**PROBLEM REQUIREMENTS**
Here are the records. Write out exactly the lines between the one holding "brown box: 2 -> 0" and the one holding "pink cutting board: 6 -> 4", inclusive.

**MATERIAL PROVIDED**
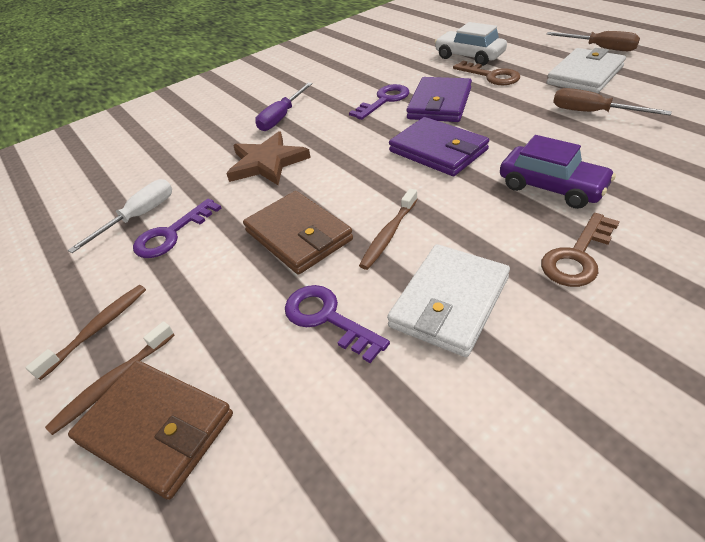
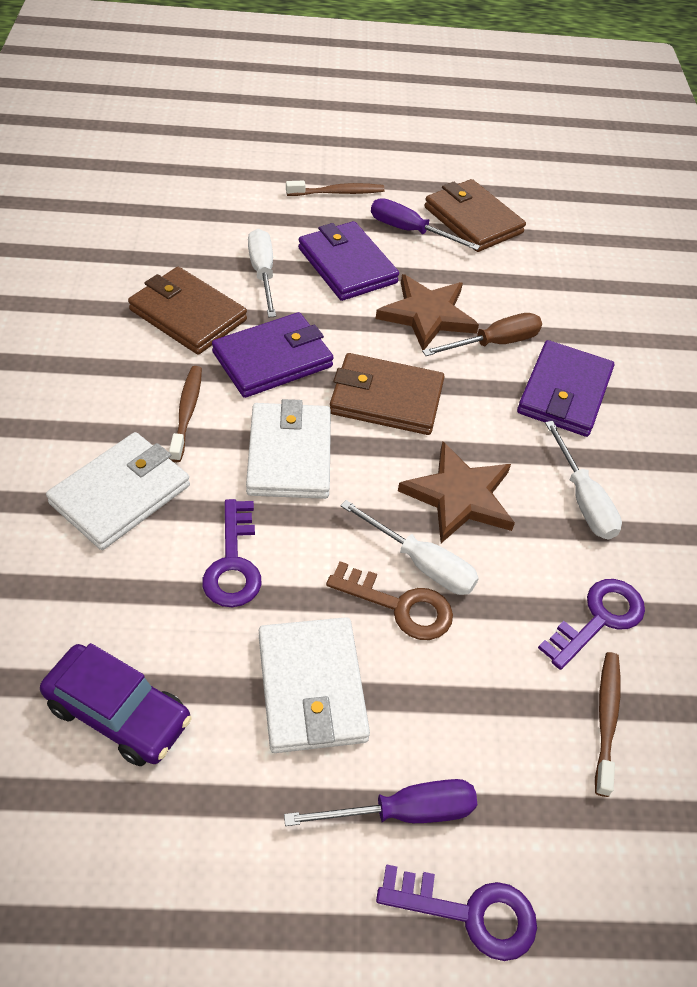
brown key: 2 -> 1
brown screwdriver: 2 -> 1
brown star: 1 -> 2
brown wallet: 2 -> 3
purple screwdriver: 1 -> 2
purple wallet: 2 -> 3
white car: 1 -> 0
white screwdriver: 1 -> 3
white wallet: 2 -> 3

---

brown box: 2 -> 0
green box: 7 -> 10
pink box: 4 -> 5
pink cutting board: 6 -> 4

**EXERCISE ANSWER**
brown box: 2 -> 0
green box: 7 -> 10
pink box: 4 -> 5
pink cutting board: 6 -> 4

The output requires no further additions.